(Scene change data)
--

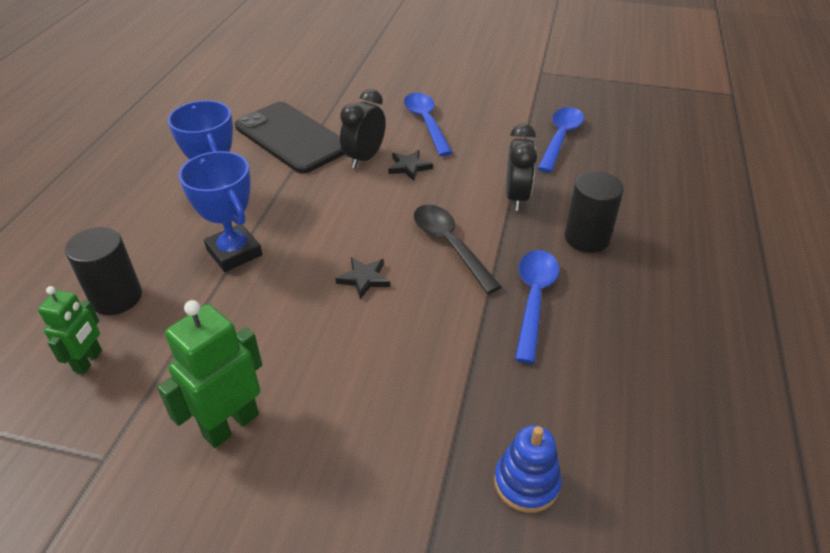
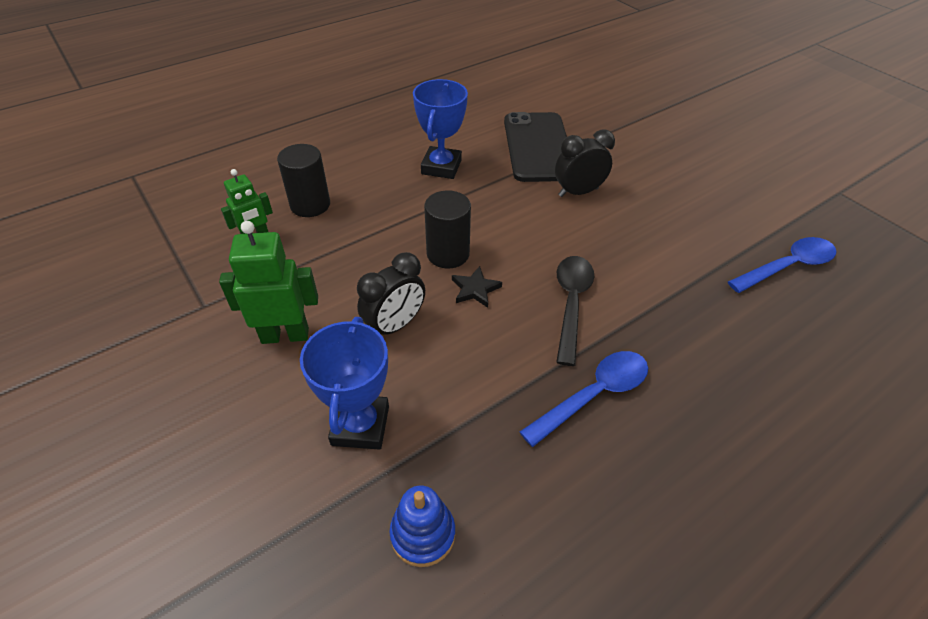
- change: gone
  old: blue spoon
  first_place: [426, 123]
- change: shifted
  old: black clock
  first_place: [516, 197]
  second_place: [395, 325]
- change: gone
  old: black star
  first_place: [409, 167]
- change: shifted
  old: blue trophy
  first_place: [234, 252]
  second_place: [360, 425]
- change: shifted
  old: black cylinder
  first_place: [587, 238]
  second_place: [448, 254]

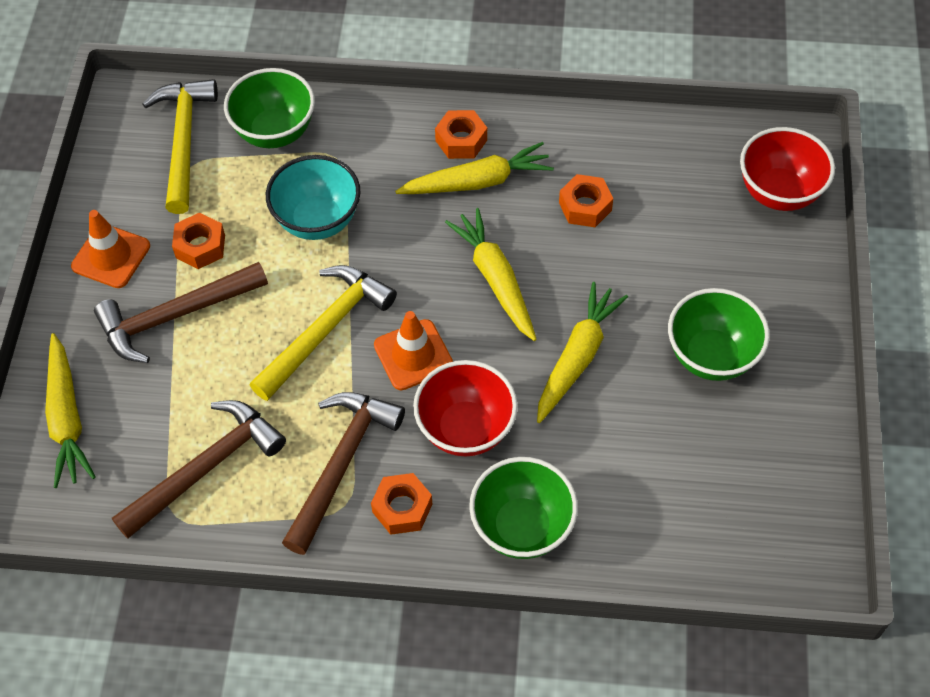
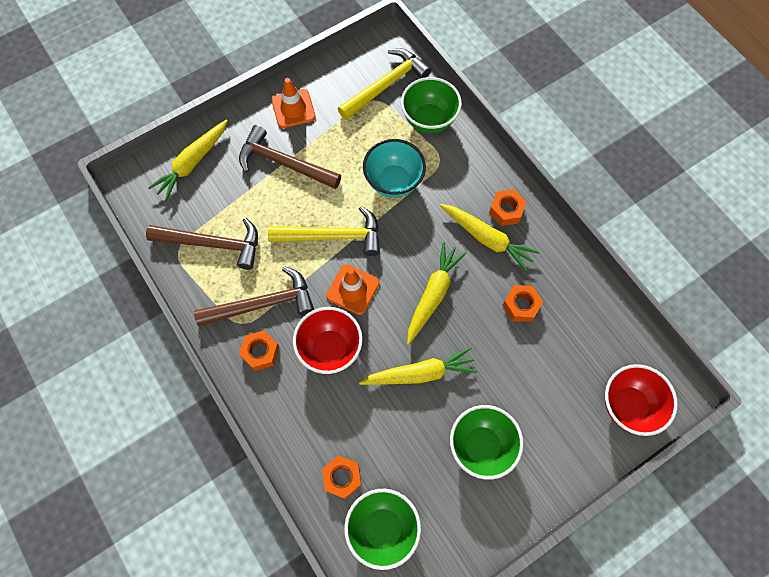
- change: shifted
  old: orange nut
  first_place: [200, 246]
  second_place: [342, 477]
- change: shifted
  old: green bowl
  first_place: [522, 527]
  second_place: [382, 528]

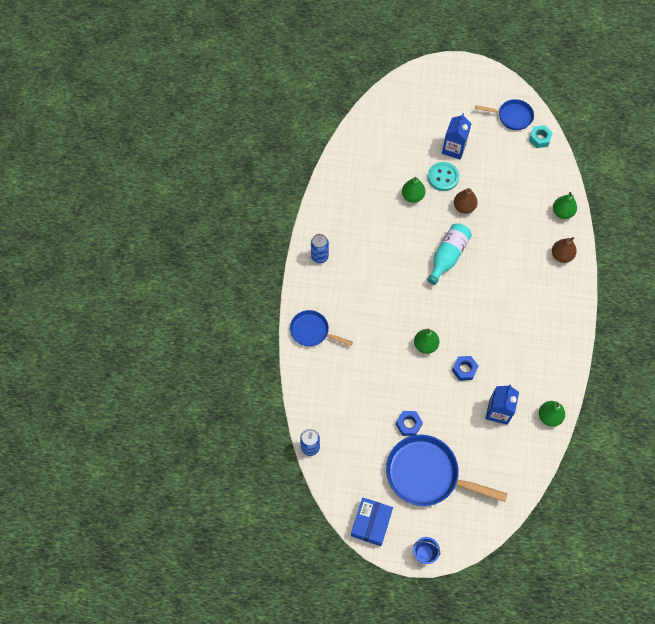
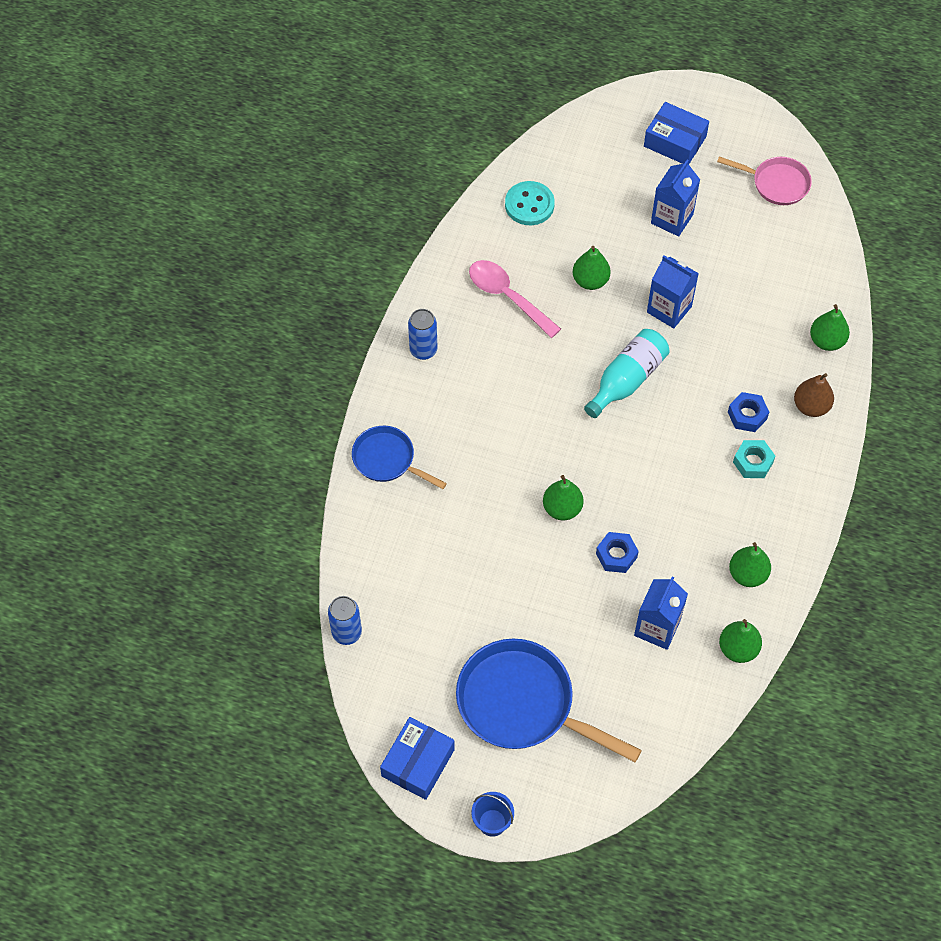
- change: repainted
  old: blue pan
  new: pink pan
  first_place: [512, 117]
  second_place: [776, 184]
- change: shifted
  old: turquoise nut
  first_place: [539, 138]
  second_place: [753, 462]
- change: shifted
  old: turquoise button
  first_place: [443, 177]
  second_place: [529, 205]
- change: swapped
  old: brown pear
  new: blue carton
  first_place: [464, 207]
  second_place: [669, 309]
- change: shifted
  old: blue nut
  first_place: [408, 424]
  second_place: [747, 415]
- change: new
  new: blue box
  second_place: [675, 141]
- change: new
  new: pink spoon
  second_place: [507, 296]
- change: new
  new: green pear
  second_place: [747, 574]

--

Task goal:
Copy the entries precisely, images excluded.

Solution to this task:
- change: gone
  old: blue spoon
  first_place: [426, 123]
- change: shifted
  old: black clock
  first_place: [516, 197]
  second_place: [395, 325]
- change: gone
  old: black star
  first_place: [409, 167]
- change: shifted
  old: blue trophy
  first_place: [234, 252]
  second_place: [360, 425]
- change: shifted
  old: black cylinder
  first_place: [587, 238]
  second_place: [448, 254]

- change: shifted
  old: orange nut
  first_place: [200, 246]
  second_place: [342, 477]
- change: shifted
  old: green bowl
  first_place: [522, 527]
  second_place: [382, 528]

- change: repainted
  old: blue pan
  new: pink pan
  first_place: [512, 117]
  second_place: [776, 184]
- change: shifted
  old: turquoise nut
  first_place: [539, 138]
  second_place: [753, 462]
- change: shifted
  old: turquoise button
  first_place: [443, 177]
  second_place: [529, 205]
- change: swapped
  old: brown pear
  new: blue carton
  first_place: [464, 207]
  second_place: [669, 309]
- change: shifted
  old: blue nut
  first_place: [408, 424]
  second_place: [747, 415]
- change: new
  new: blue box
  second_place: [675, 141]
- change: new
  new: pink spoon
  second_place: [507, 296]
- change: new
  new: green pear
  second_place: [747, 574]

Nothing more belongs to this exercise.